** What this task involves **
What lines in the records below include the word "RESET"? Return each one.

=== Recorded information ===

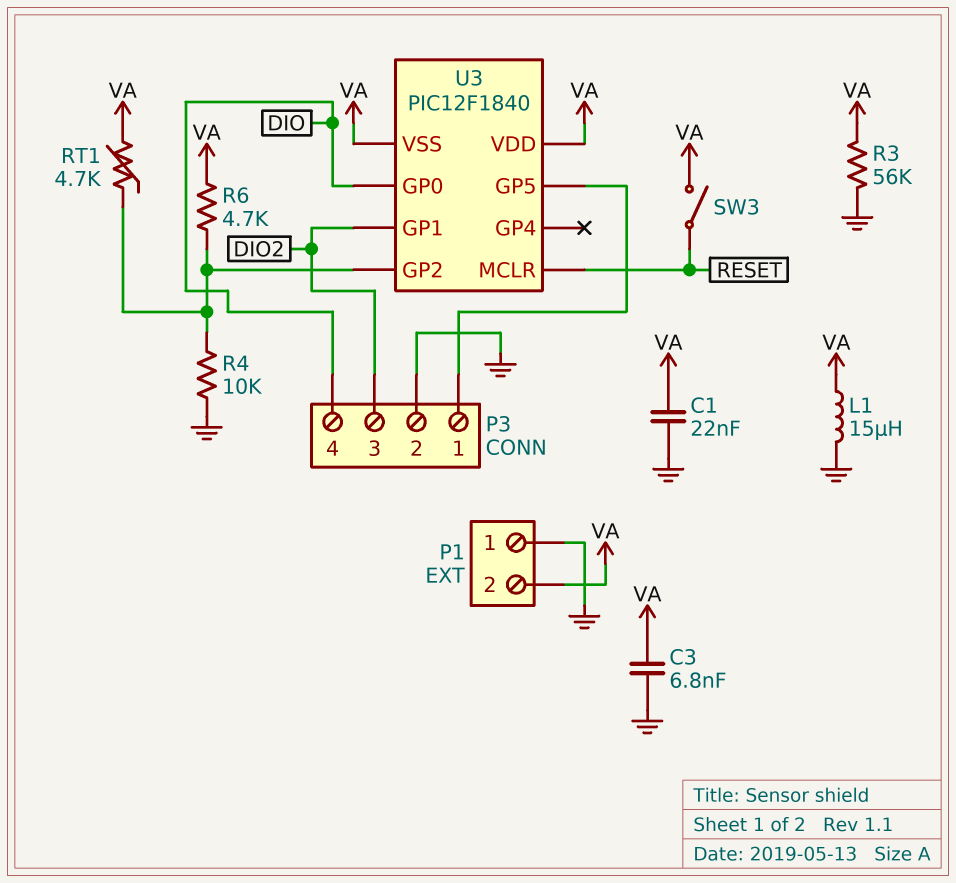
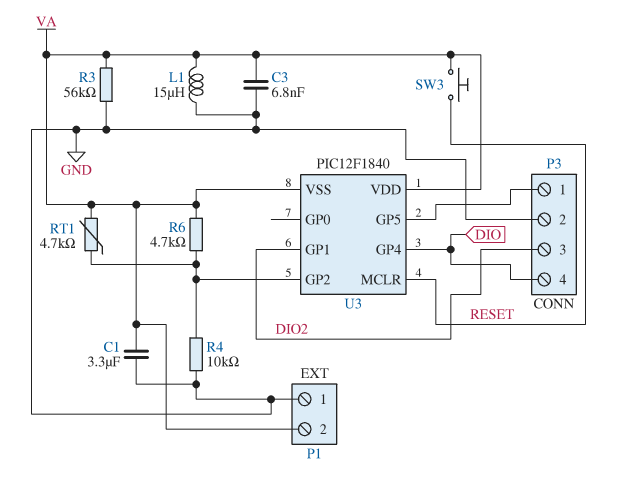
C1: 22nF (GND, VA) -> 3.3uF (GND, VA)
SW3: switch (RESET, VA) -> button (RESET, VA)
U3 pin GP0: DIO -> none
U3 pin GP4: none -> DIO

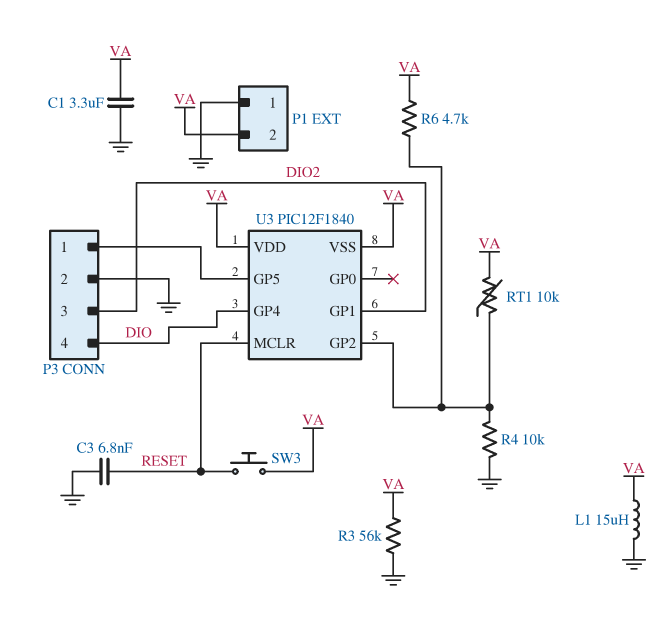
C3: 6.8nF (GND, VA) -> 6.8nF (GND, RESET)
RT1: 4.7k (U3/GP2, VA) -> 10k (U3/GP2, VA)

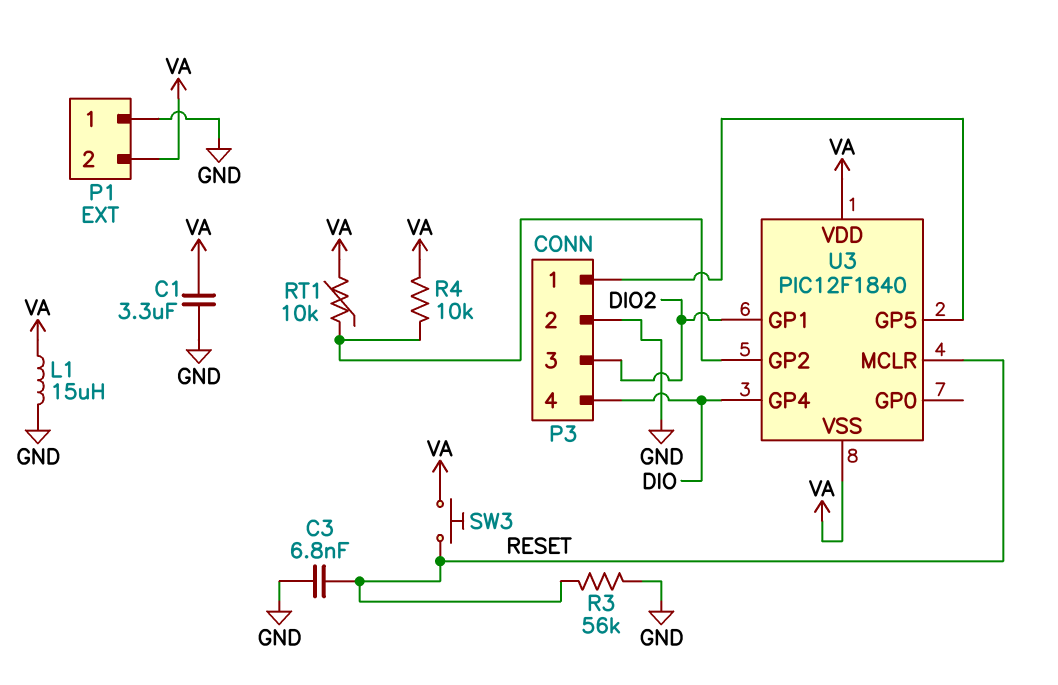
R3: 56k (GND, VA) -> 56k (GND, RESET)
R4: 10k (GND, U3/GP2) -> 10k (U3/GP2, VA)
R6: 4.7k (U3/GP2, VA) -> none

===

** Written response **
SW3: switch (RESET, VA) -> button (RESET, VA)
C3: 6.8nF (GND, VA) -> 6.8nF (GND, RESET)
R3: 56k (GND, VA) -> 56k (GND, RESET)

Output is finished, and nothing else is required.